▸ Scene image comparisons
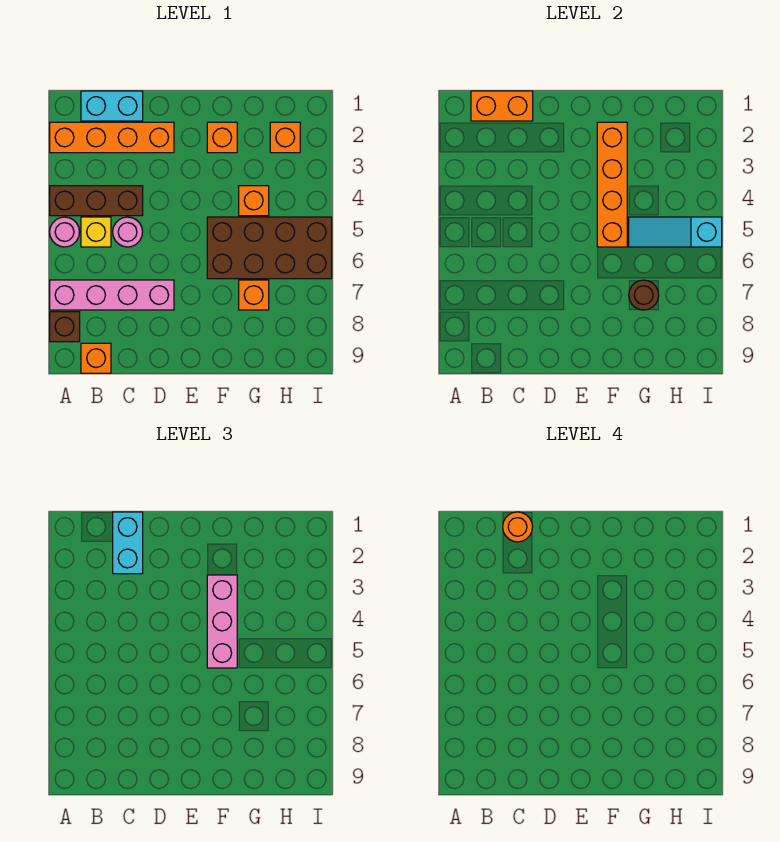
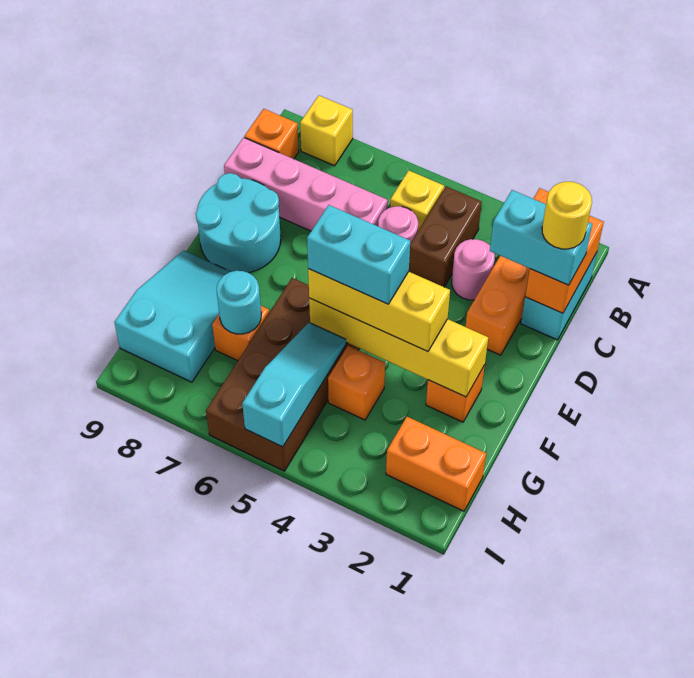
brown brick A4:C4 level 1 -> brown brick B4:C4 level 1
pink round brick A5 level 1 -> pink round brick C3 level 1
pink brick A7:D7 level 1 -> pink brick C6:C9 level 1
brown brick A8 level 1 -> yellow brick A8 level 1
orange round brick C1 level 4 -> yellow round brick C1 level 4
none -> cyan round brick D8:E9 level 1
orange brick F2:F5 level 2 -> yellow brick F2:F5 level 2
pink brick F3:F5 level 3 -> yellow brick F3:F5 level 3
none -> cyan brick F4:F5 level 4
none -> cyan slope F8:H9 level 1 top H
brown round brick G7 level 2 -> cyan round brick G7 level 2
orange brick H2 level 1 -> orange brick H1:H2 level 1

▸ TASK DETAILS
When the line containing "none -> cyan round brick D8:E9 level 1" is found in the records above, restate it and every later line word for word through the last one, and nothing more.

▸ RESPONSE AREA
none -> cyan round brick D8:E9 level 1
orange brick F2:F5 level 2 -> yellow brick F2:F5 level 2
pink brick F3:F5 level 3 -> yellow brick F3:F5 level 3
none -> cyan brick F4:F5 level 4
none -> cyan slope F8:H9 level 1 top H
brown round brick G7 level 2 -> cyan round brick G7 level 2
orange brick H2 level 1 -> orange brick H1:H2 level 1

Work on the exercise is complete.